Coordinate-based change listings

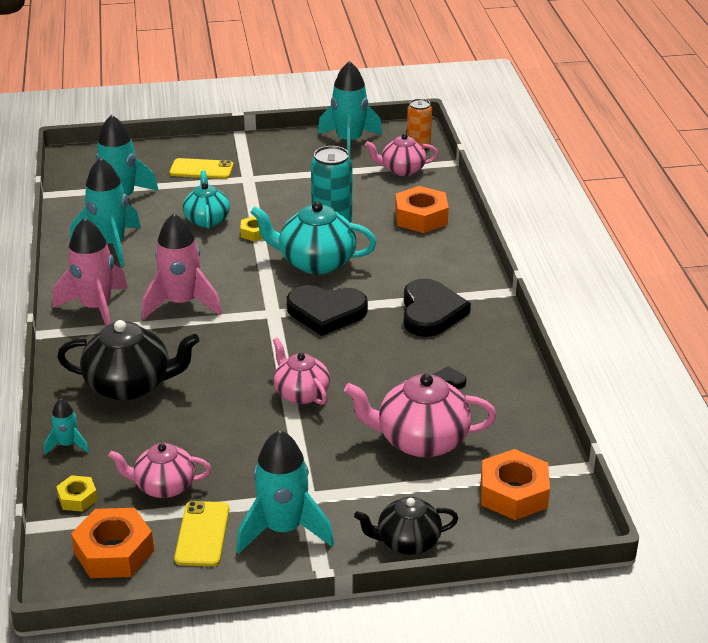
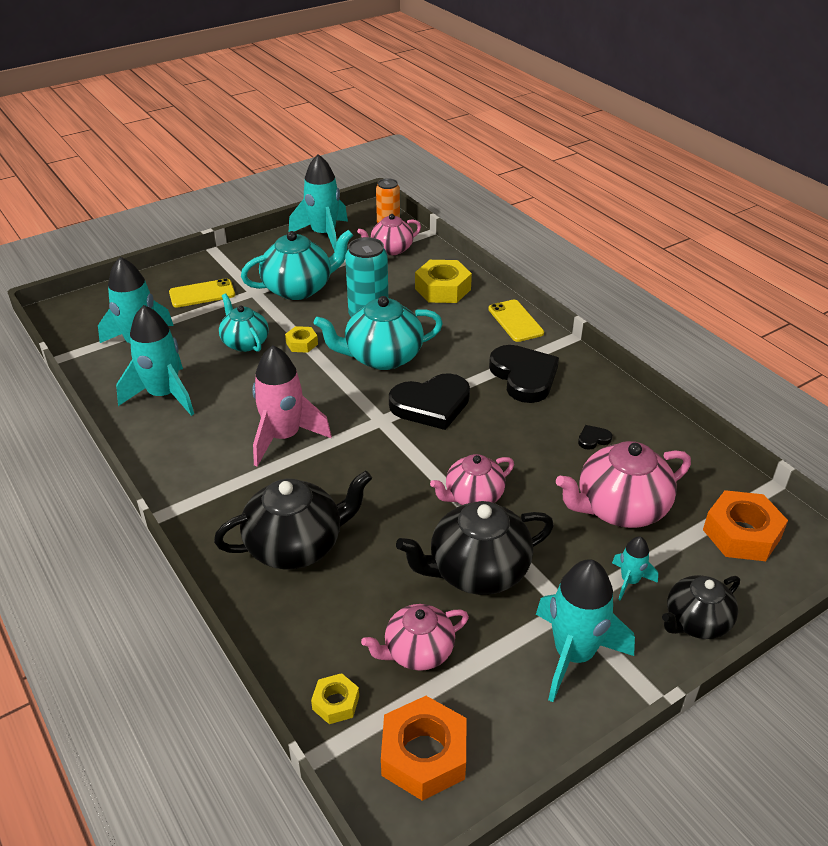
camera: 25 degrees left, 5 degrees up
turquoise rocket [44,398,89,455] -> turquoise rocket moved to [612,536,658,601]
pink rocket [52,218,128,326] -> none
yellow phone [174,501,229,566] -> yellow phone moved to [488,300,544,342]
pink teapot [273,338,330,405] -> pink teapot turned 60 degrees counterclockwise [430,454,514,505]
orange nut [395,186,449,233] -> yellow nut [415,260,472,303]
none -> turquoise teapot [241,230,353,300]
none -> black teapot [396,501,554,595]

• What you need to do: The lines above that hold the string "none" are to be located and copied.

• Problem solution:
pink rocket [52,218,128,326] -> none
none -> turquoise teapot [241,230,353,300]
none -> black teapot [396,501,554,595]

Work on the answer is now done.